Work to be completed — Images in the data are to be skipped, while every line is restated exactly as written.

Edit tracking data
+===+

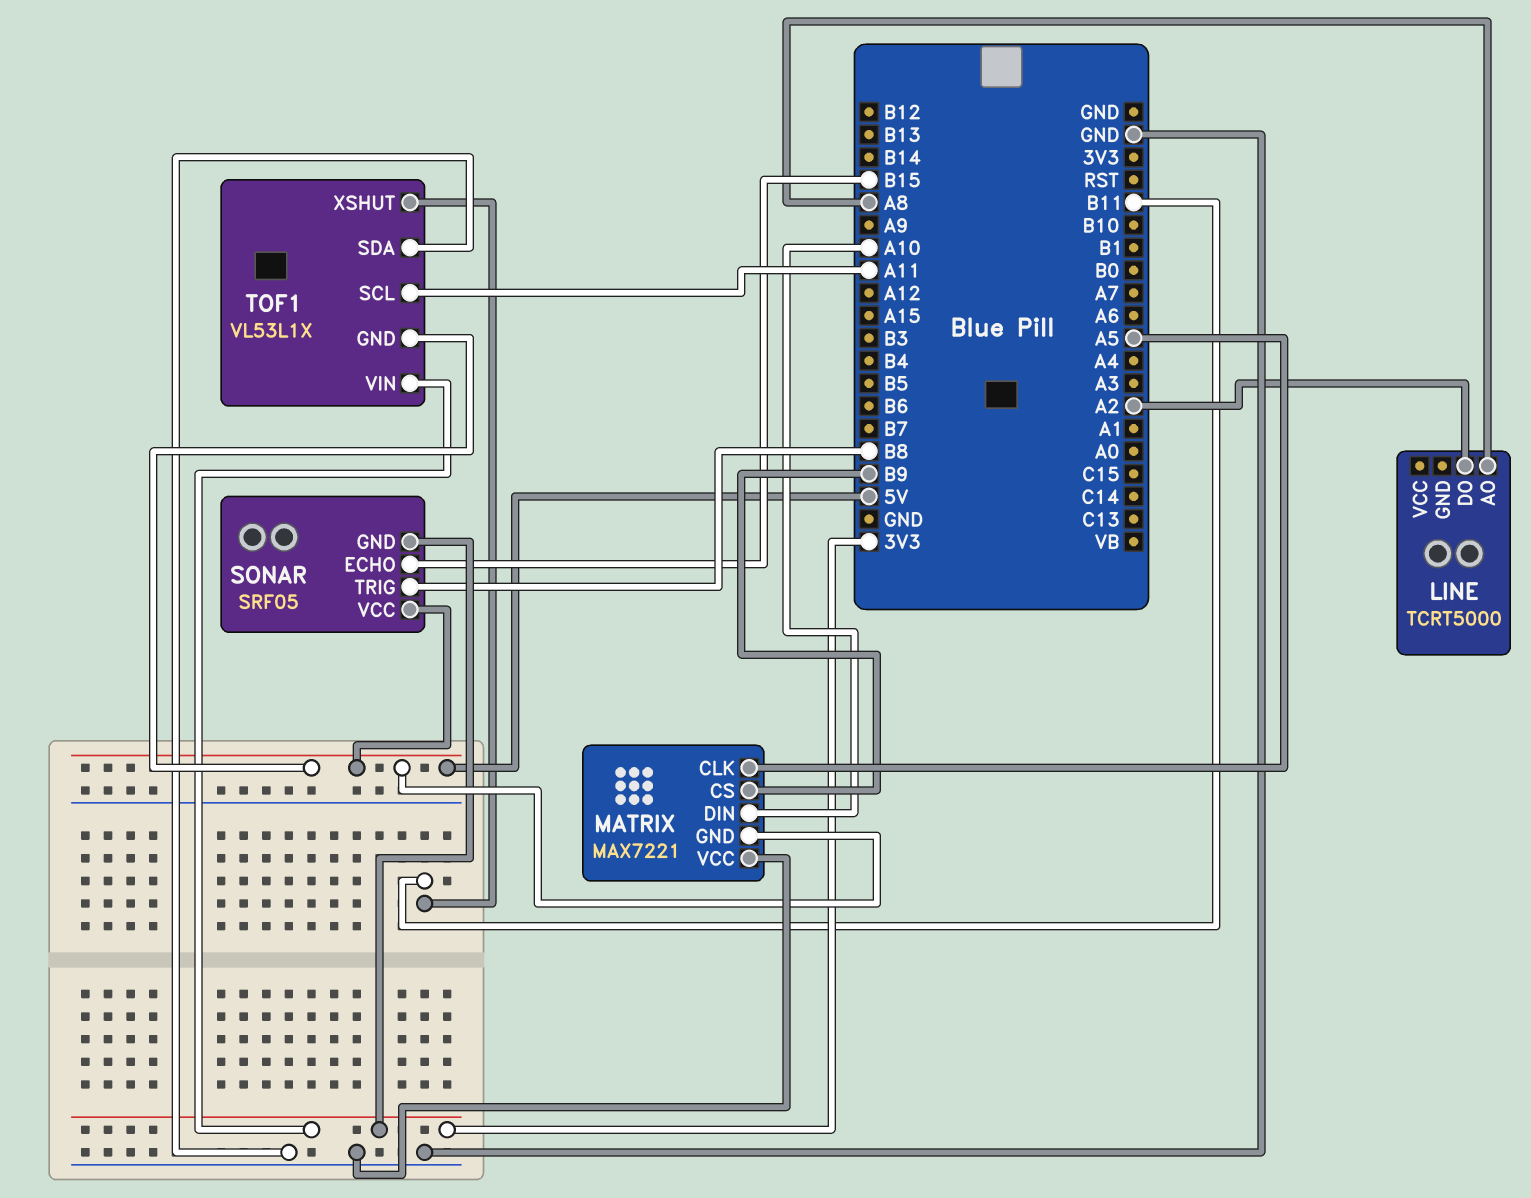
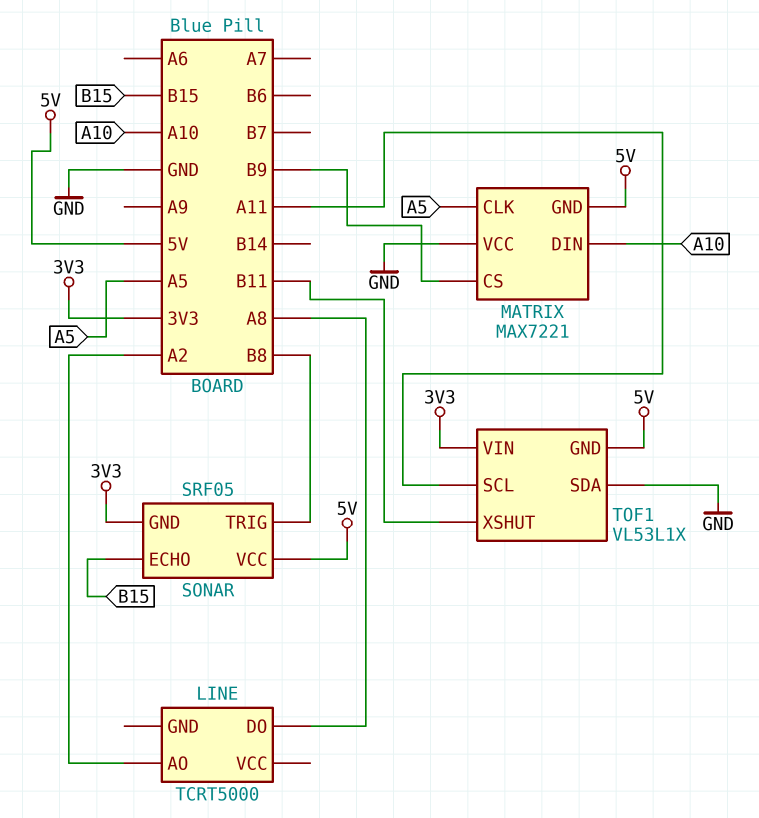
LINE pin AO: A8 -> A2
LINE pin DO: A2 -> A8

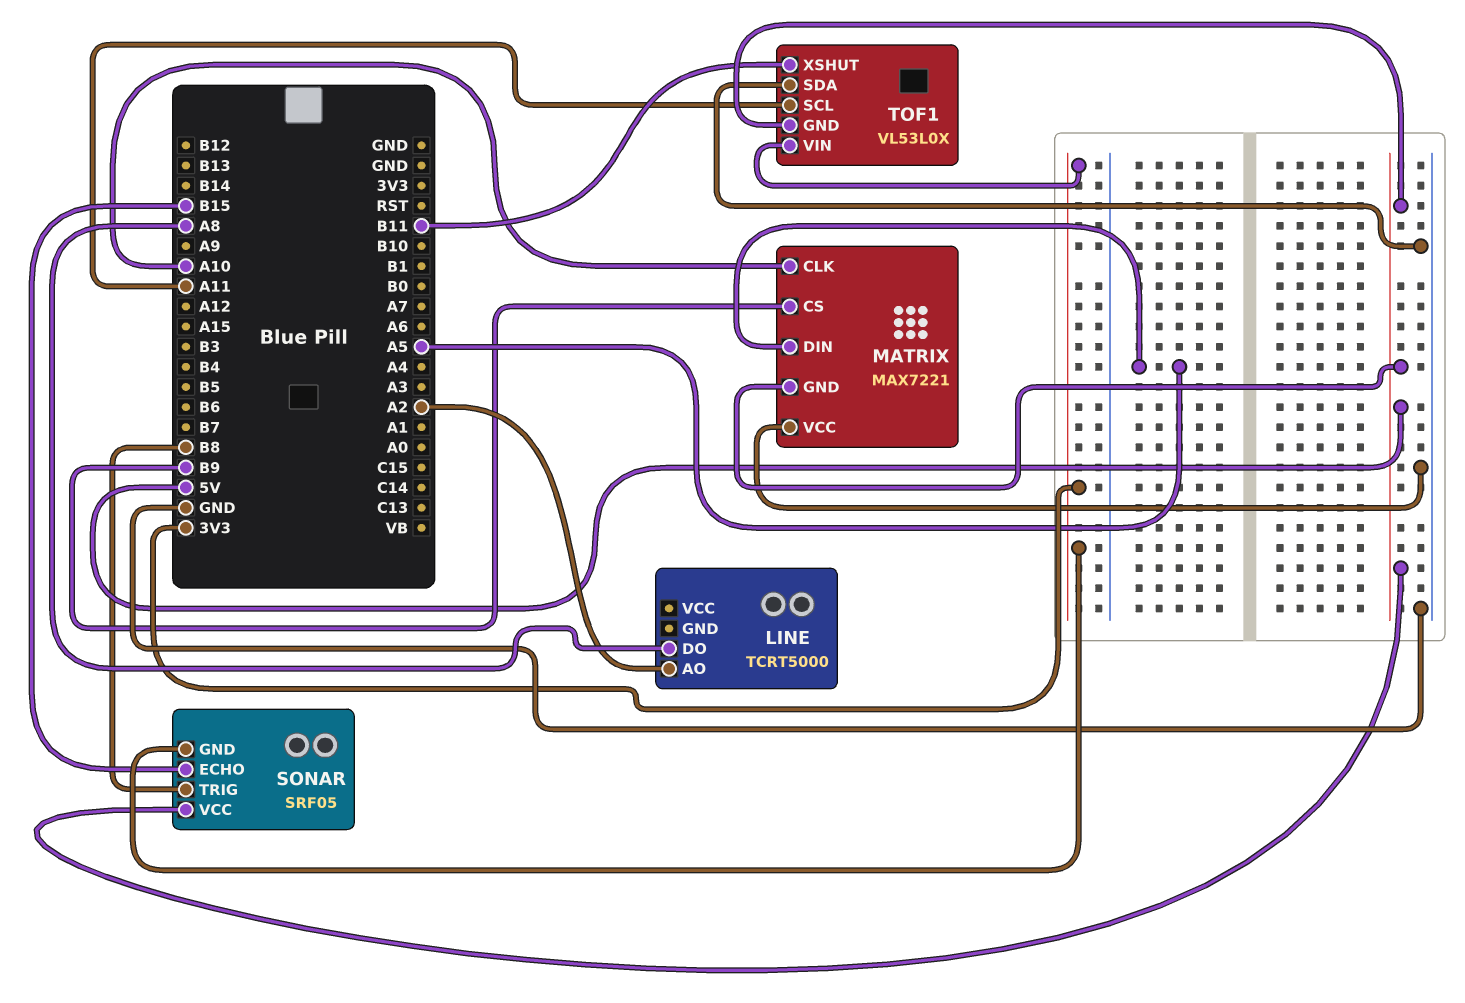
MATRIX pin CLK: A5 -> A10
MATRIX pin DIN: A10 -> A5
TOF1: VL53L1X -> VL53L0X

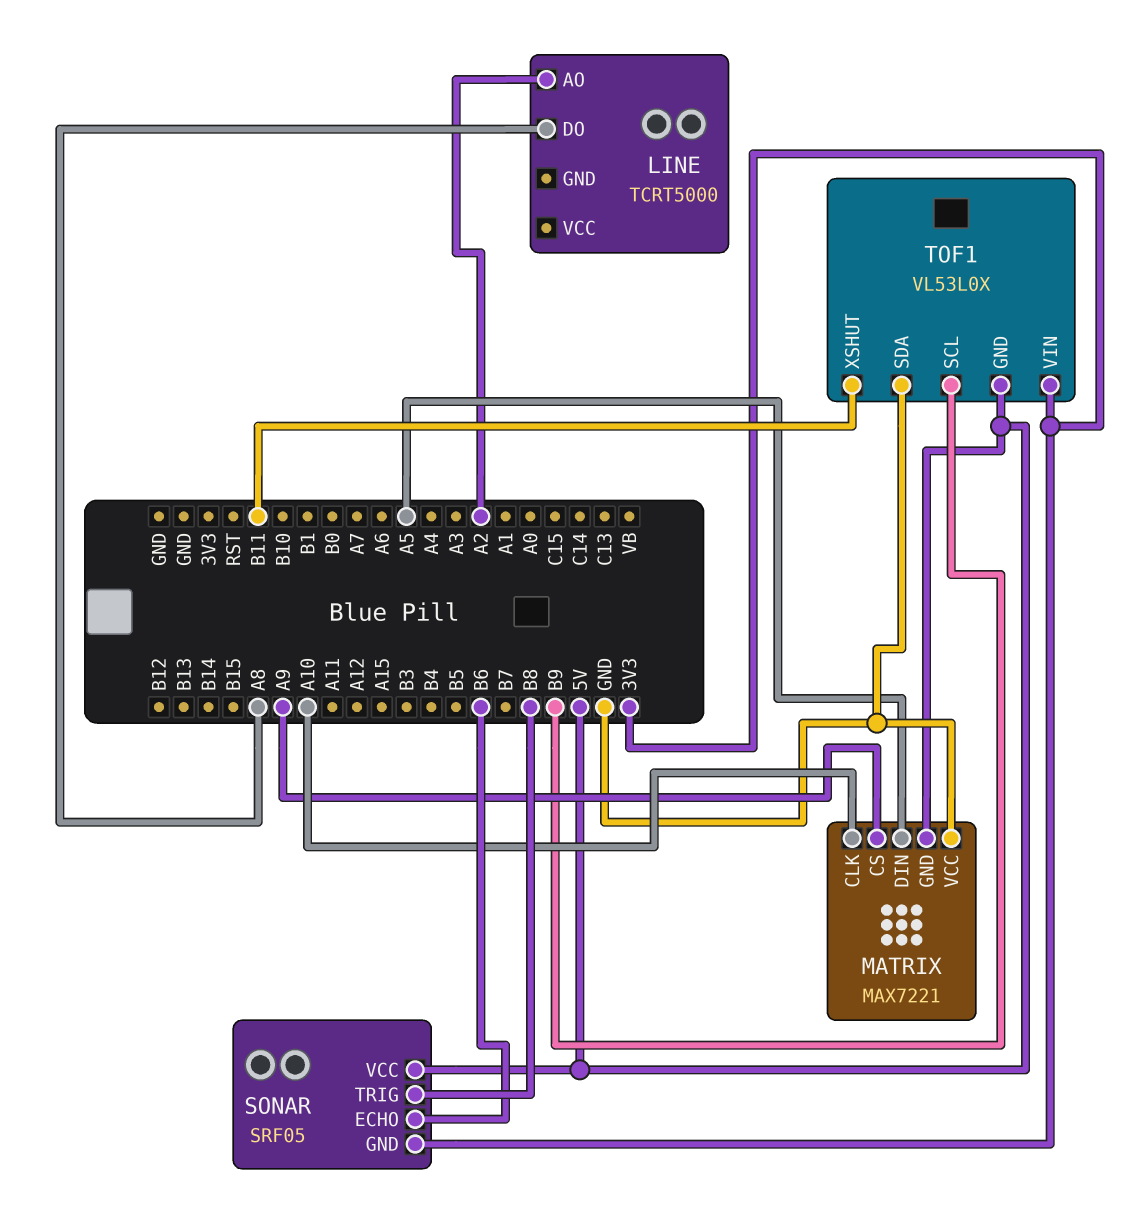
MATRIX pin CS: B9 -> A9
SONAR pin ECHO: B15 -> B6
TOF1 pin SCL: A11 -> B9

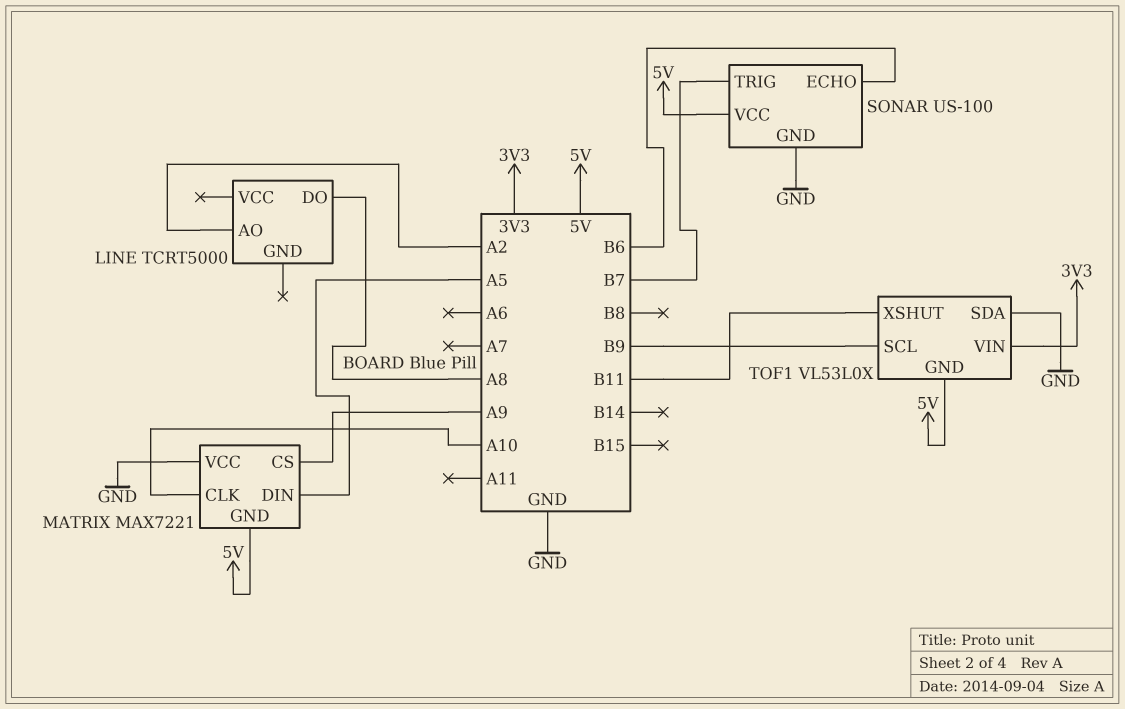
SONAR: SRF05 -> US-100
SONAR pin GND: 3V3 -> GND
SONAR pin TRIG: B8 -> B7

+===+

Task result —
LINE pin AO: A8 -> A2
LINE pin DO: A2 -> A8

MATRIX pin CLK: A5 -> A10
MATRIX pin DIN: A10 -> A5
TOF1: VL53L1X -> VL53L0X

MATRIX pin CS: B9 -> A9
SONAR pin ECHO: B15 -> B6
TOF1 pin SCL: A11 -> B9

SONAR: SRF05 -> US-100
SONAR pin GND: 3V3 -> GND
SONAR pin TRIG: B8 -> B7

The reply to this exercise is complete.